◆ Task statement
Repeat exactly, and only, the lines from the one containing "(464, 206) = (502, 259): brown" through the end of the records.

◆ Information provided
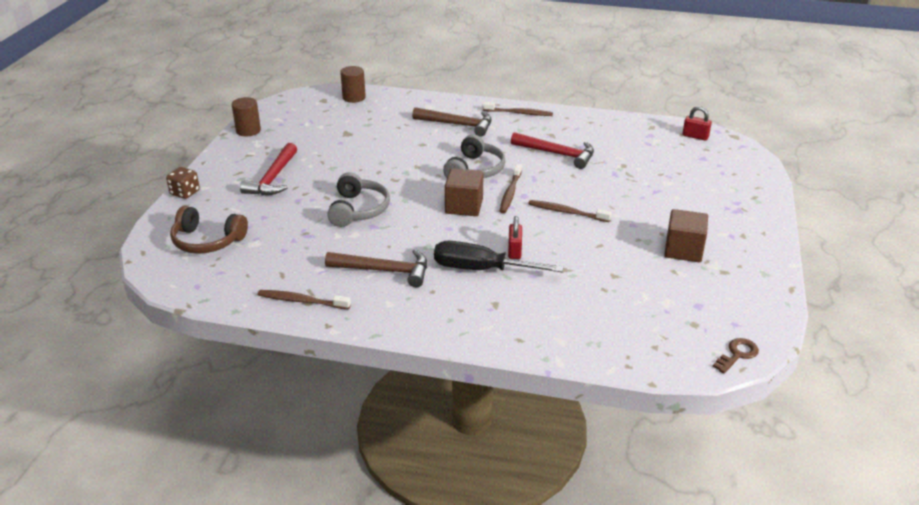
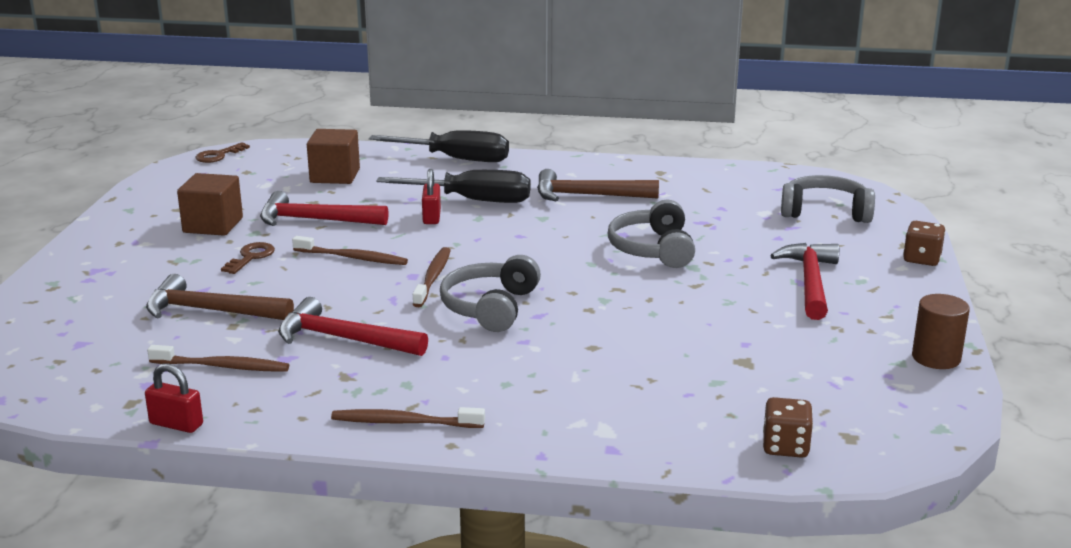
camera: 175 degrees right, 10 degrees down
(207, 241) = (825, 212): brown headphones -> grey headphones
(302, 301) = (666, 172): brown toothbrush -> brown toothbrush (222, 366)
(354, 97) = (785, 447): brown cylinder -> brown dice
(457, 125) = (533, 389): brown hammer -> brown hammer (211, 311)
(464, 206) = (502, 259): brown cube -> brown cube (335, 176)
(495, 333) = (456, 159): none -> black screwdriver
(605, 252) = (315, 220): none -> red hammer
(638, 216) = (251, 257): none -> brown key
(695, 136) = (57, 385): red padlock -> red padlock (176, 424)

◆ Written response
(464, 206) = (502, 259): brown cube -> brown cube (335, 176)
(495, 333) = (456, 159): none -> black screwdriver
(605, 252) = (315, 220): none -> red hammer
(638, 216) = (251, 257): none -> brown key
(695, 136) = (57, 385): red padlock -> red padlock (176, 424)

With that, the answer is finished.